* DATASET RECORDS:
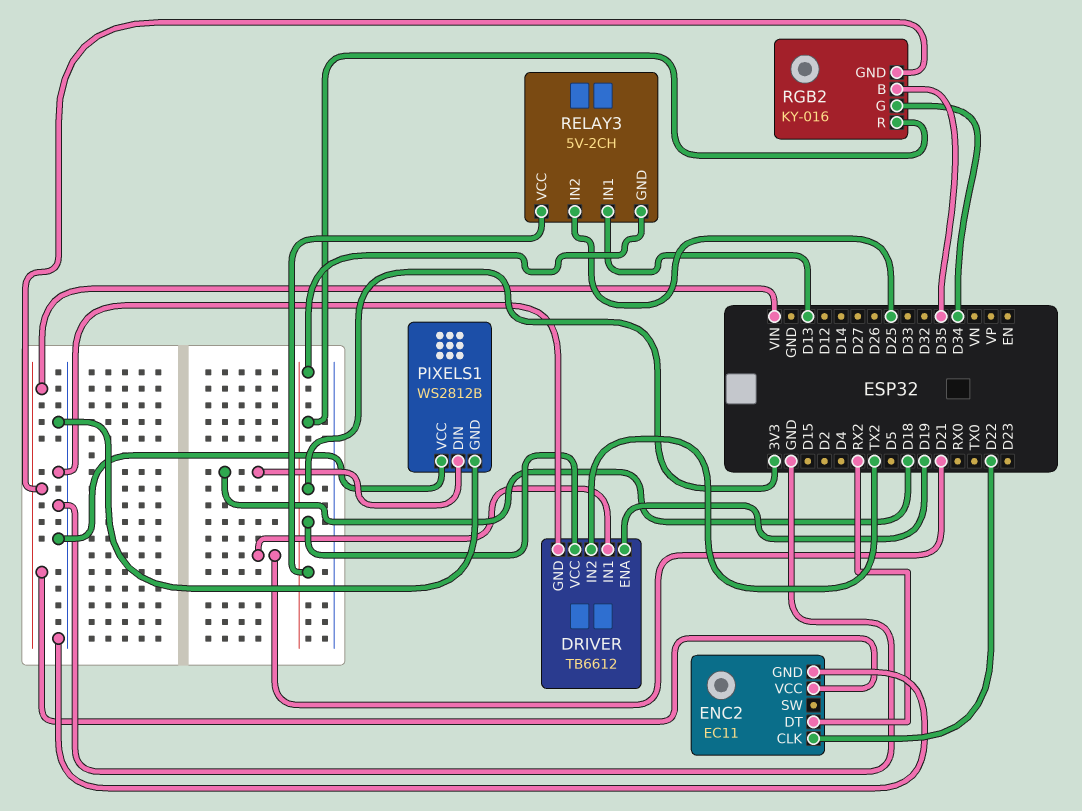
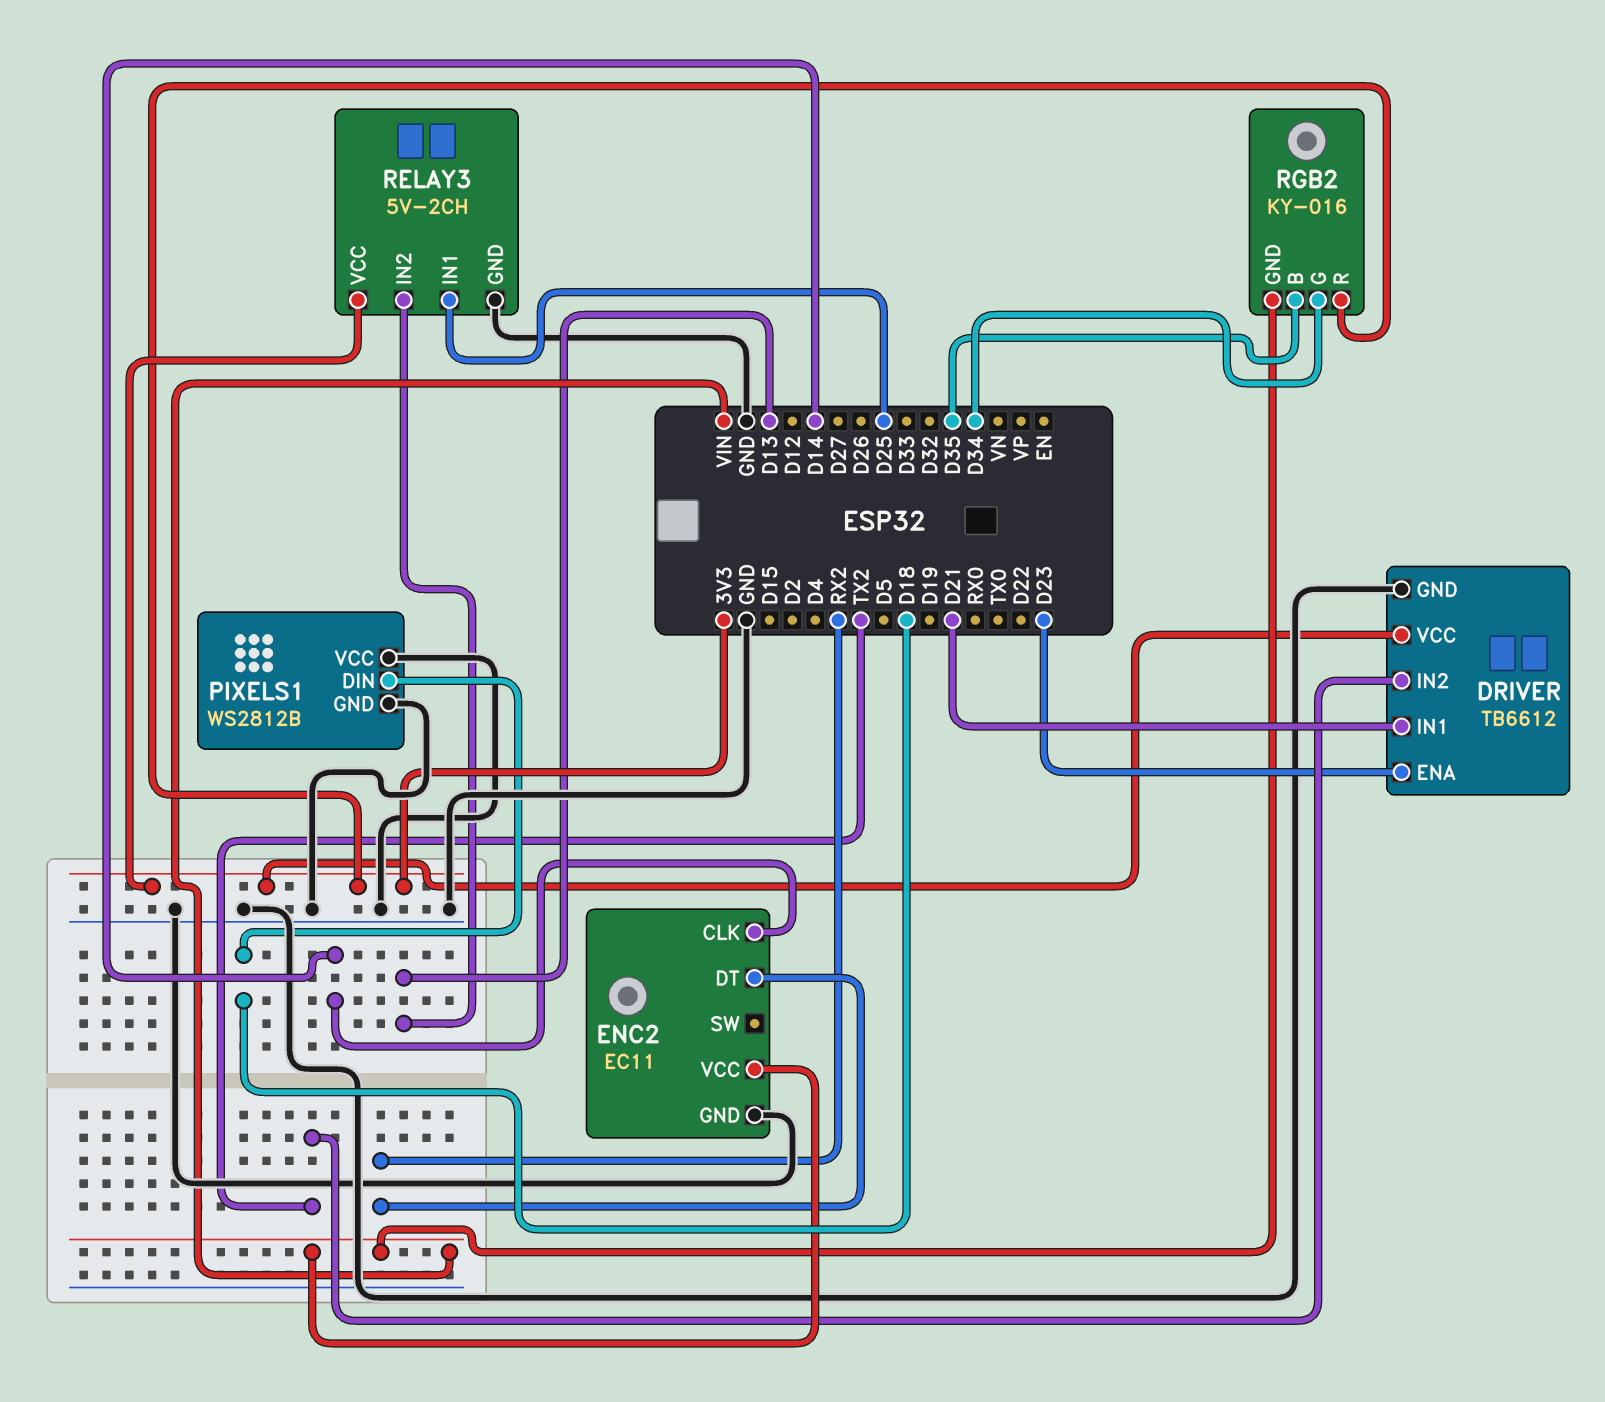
DRIVER pin ENA: D19 -> D23
ENC2 pin CLK: D22 -> D14
RELAY3 pin GND: 3V3 -> GND
RELAY3 pin IN1: D13 -> D25
RELAY3 pin IN2: D25 -> D13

* EXERCISE BRIEF: Each entry above must be restated word for word; the pictures stay out of the copy.

* SOLUTION TO THE PROBLEM:
DRIVER pin ENA: D19 -> D23
ENC2 pin CLK: D22 -> D14
RELAY3 pin GND: 3V3 -> GND
RELAY3 pin IN1: D13 -> D25
RELAY3 pin IN2: D25 -> D13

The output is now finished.